### SUPPLIED MATERIAL

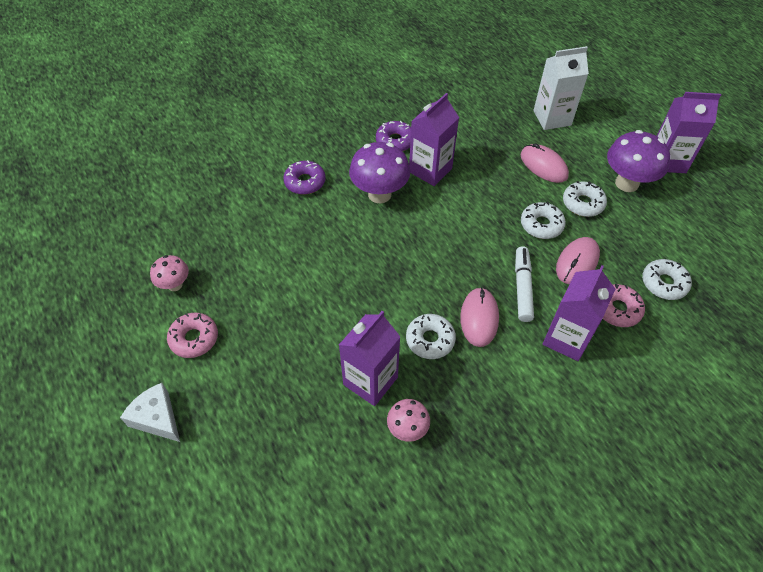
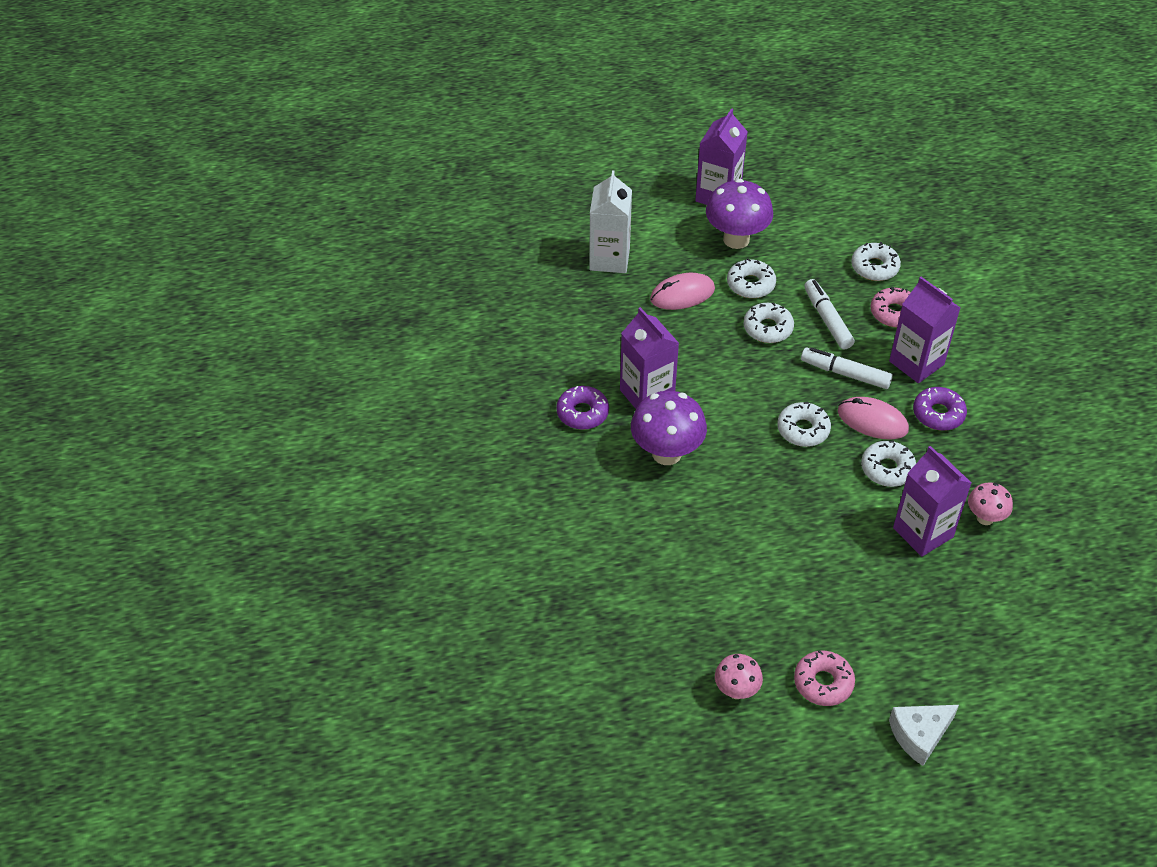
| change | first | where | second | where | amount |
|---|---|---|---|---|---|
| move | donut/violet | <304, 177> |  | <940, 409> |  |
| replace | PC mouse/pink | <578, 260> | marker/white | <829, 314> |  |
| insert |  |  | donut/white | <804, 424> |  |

### DIRECTIONS FOR THIS TASK
Your task is to return, exactly and on their own, the lines from the one containing "move | donut/violet" through the last line of the listing.

### SOLUTION TO THIS EXERCISE
| move | donut/violet | <304, 177> |  | <940, 409> |  |
| replace | PC mouse/pink | <578, 260> | marker/white | <829, 314> |  |
| insert |  |  | donut/white | <804, 424> |  |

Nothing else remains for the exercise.